▶ **What you need to do**
An exact reprint of every record below is required, with the pictures left out.

═══ Dataset records

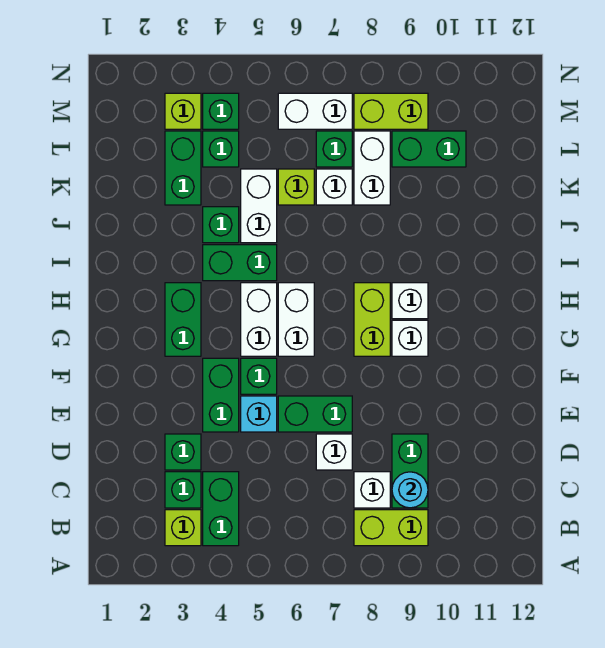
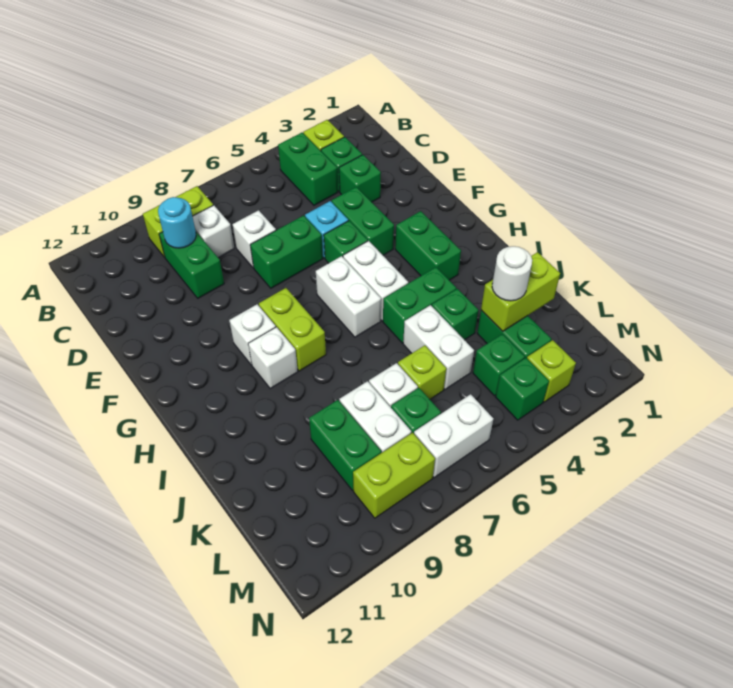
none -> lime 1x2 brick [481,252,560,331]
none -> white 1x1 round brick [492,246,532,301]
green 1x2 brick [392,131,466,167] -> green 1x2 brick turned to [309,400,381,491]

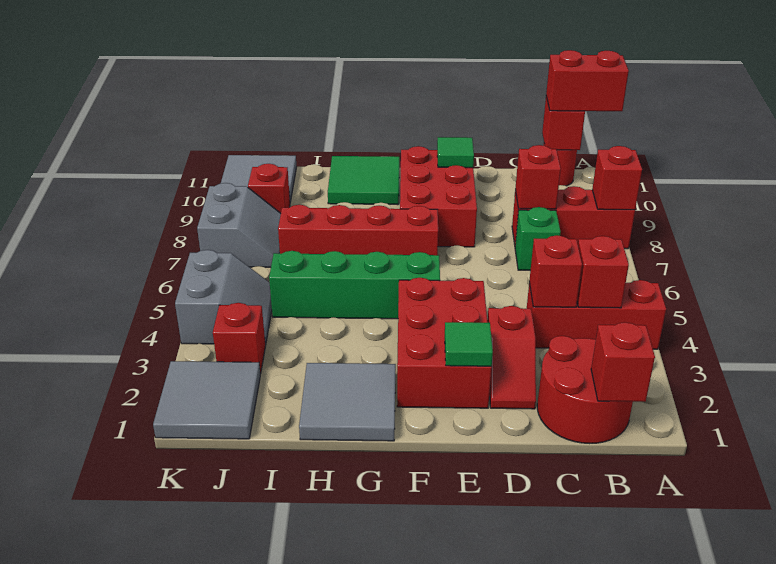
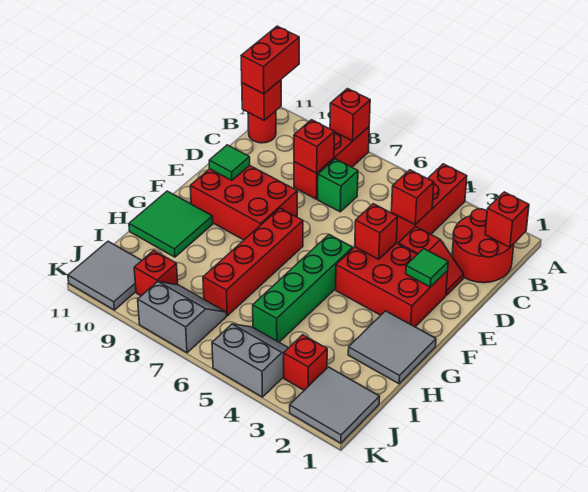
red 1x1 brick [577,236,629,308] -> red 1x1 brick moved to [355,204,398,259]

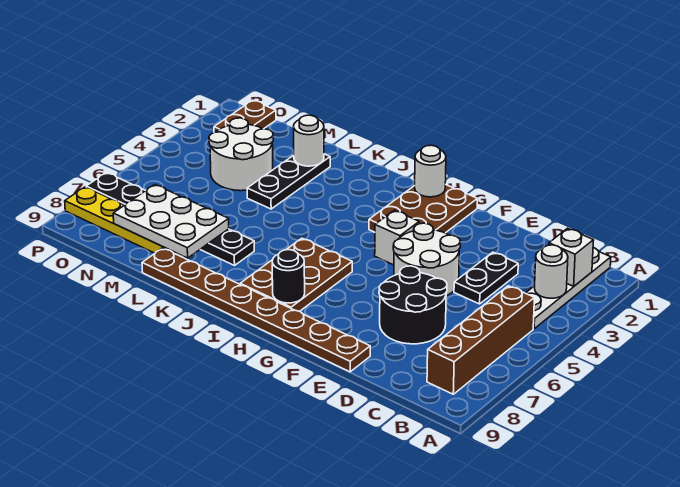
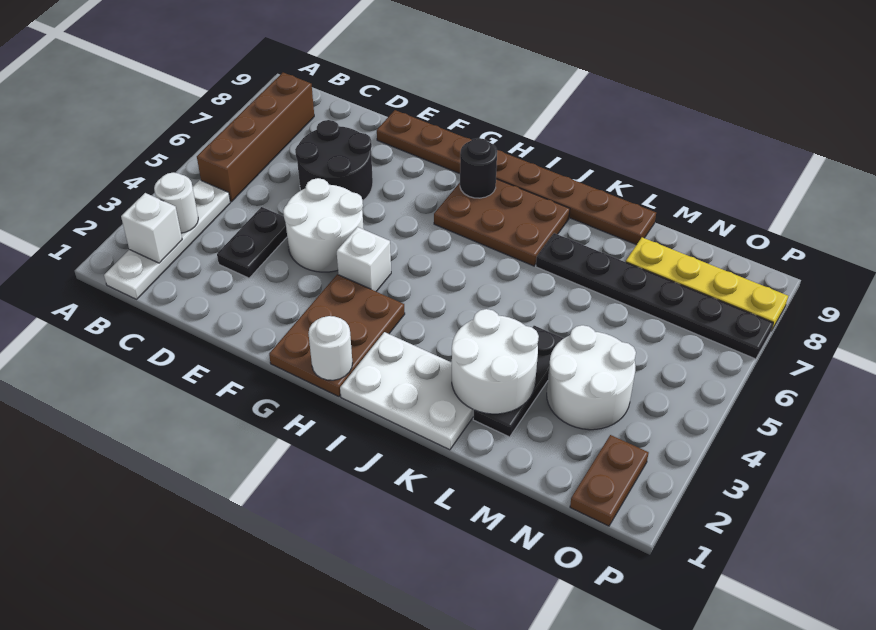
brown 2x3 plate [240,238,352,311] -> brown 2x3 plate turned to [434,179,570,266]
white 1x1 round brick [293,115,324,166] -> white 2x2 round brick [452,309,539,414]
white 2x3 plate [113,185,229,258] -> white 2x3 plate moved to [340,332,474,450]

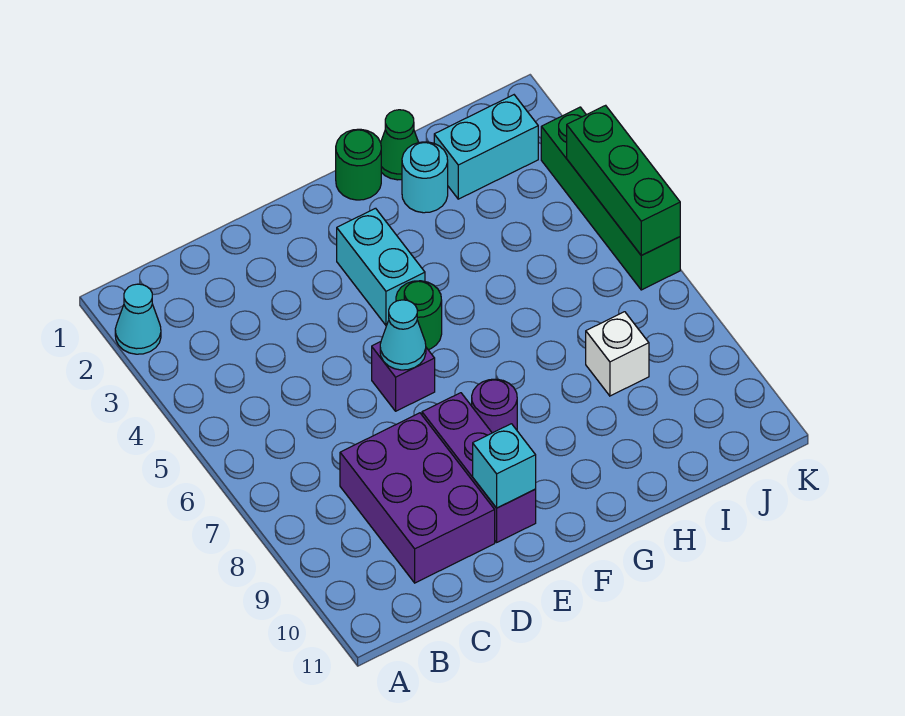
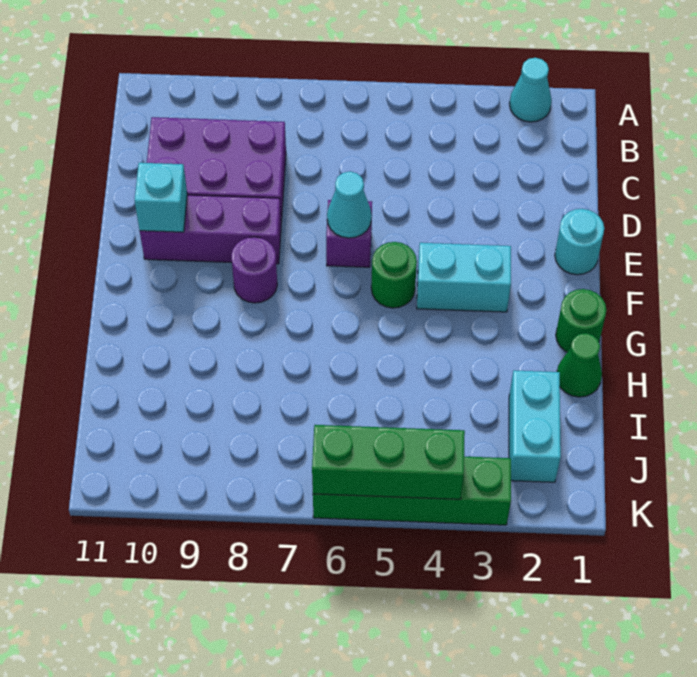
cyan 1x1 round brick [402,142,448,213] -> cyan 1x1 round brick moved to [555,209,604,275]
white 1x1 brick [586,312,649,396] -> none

══════

▶ **Solution below**
none -> lime 1x2 brick [481,252,560,331]
none -> white 1x1 round brick [492,246,532,301]
green 1x2 brick [392,131,466,167] -> green 1x2 brick turned to [309,400,381,491]

red 1x1 brick [577,236,629,308] -> red 1x1 brick moved to [355,204,398,259]

brown 2x3 plate [240,238,352,311] -> brown 2x3 plate turned to [434,179,570,266]
white 1x1 round brick [293,115,324,166] -> white 2x2 round brick [452,309,539,414]
white 2x3 plate [113,185,229,258] -> white 2x3 plate moved to [340,332,474,450]

cyan 1x1 round brick [402,142,448,213] -> cyan 1x1 round brick moved to [555,209,604,275]
white 1x1 brick [586,312,649,396] -> none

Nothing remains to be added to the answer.